-- Data listing follows --

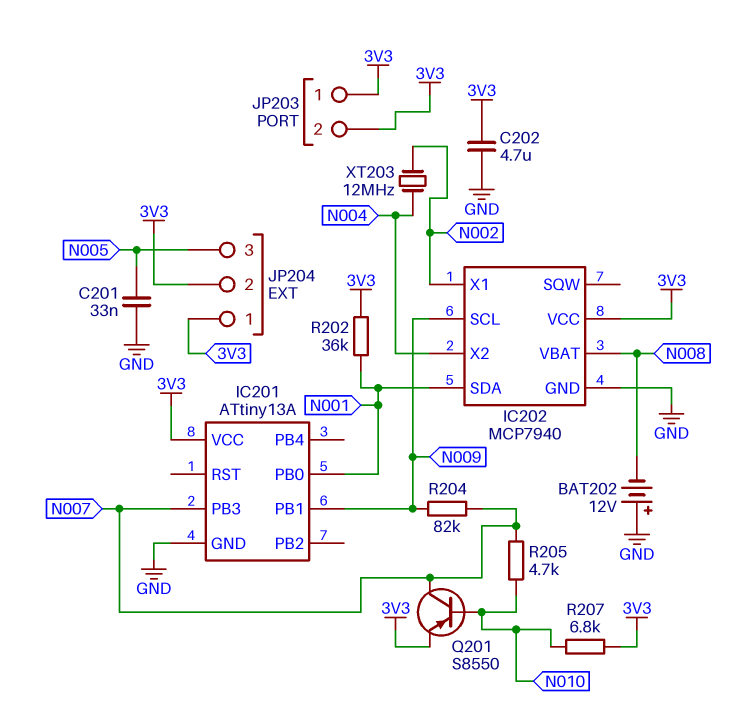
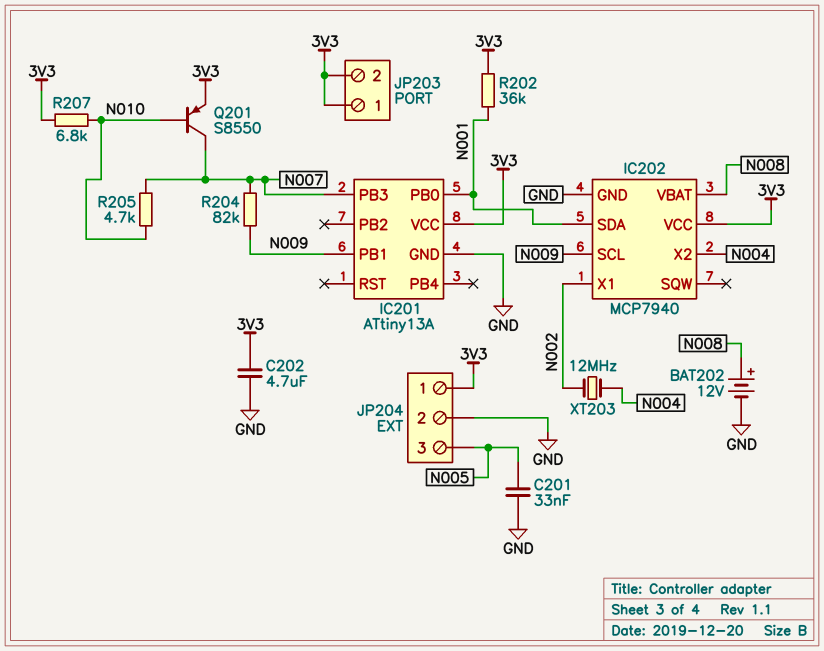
BAT202: 12V (plus GND, minus N008) -> 12V (plus N008, minus GND)
JP204 pin 2: 3V3 -> GND

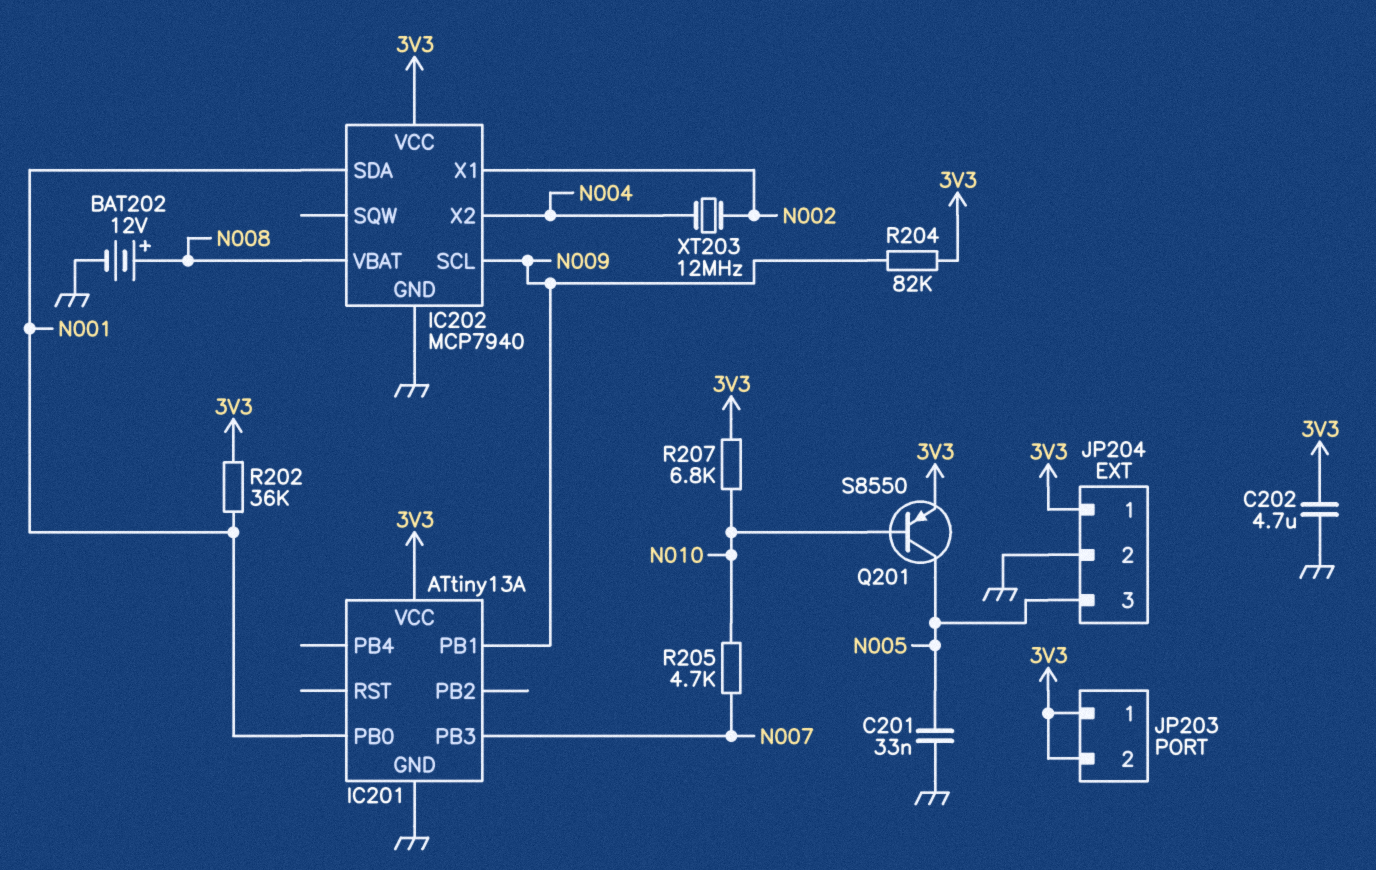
Q201: PNP S8550 (B N010, C N007, E 3V3) -> PNP S8550 (B N010, C N005, E 3V3)
R204: 82k (N007, N009) -> 82k (3V3, N009)

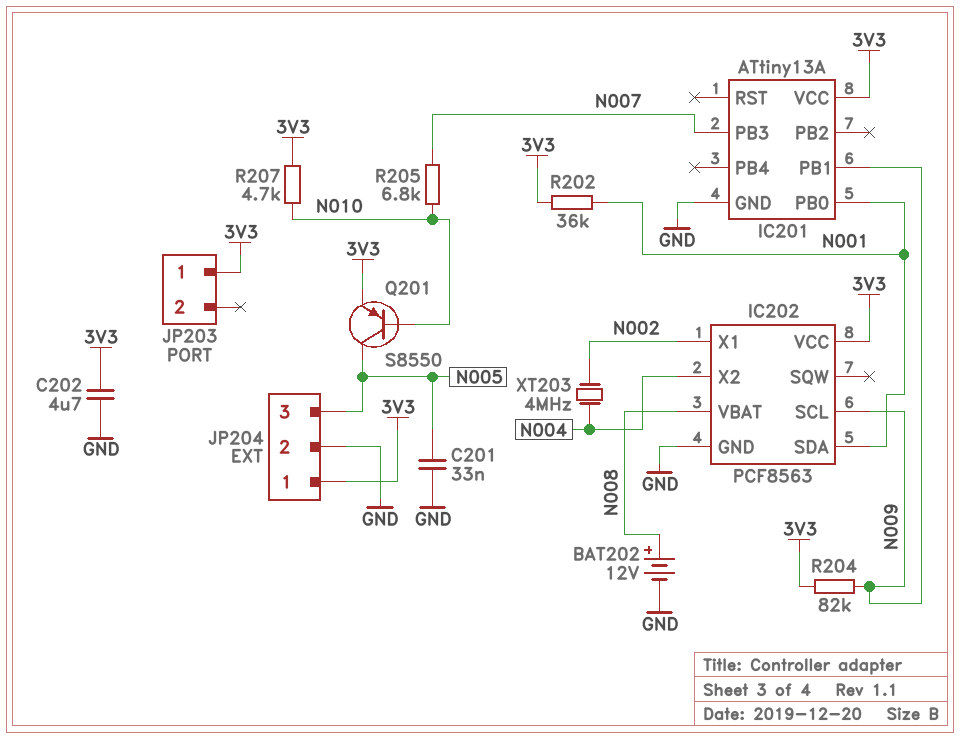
IC202: MCP7940 -> PCF8563
JP203 pin 2: 3V3 -> none
R205: 4.7k (N007, N010) -> 6.8k (N007, N010)
R207: 6.8k (3V3, N010) -> 4.7k (3V3, N010)
XT203: 12MHz (N002, N004) -> 4MHz (N002, N004)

-- Data listing concluded --

* _What the task requires_: Could you copy exactly the lines from the one containing "R207: 6.8k (3V3, N010) -> 4.7k (3V3, N010)" through the end of the records above, and nothing more?

* _Answer for the task_:
R207: 6.8k (3V3, N010) -> 4.7k (3V3, N010)
XT203: 12MHz (N002, N004) -> 4MHz (N002, N004)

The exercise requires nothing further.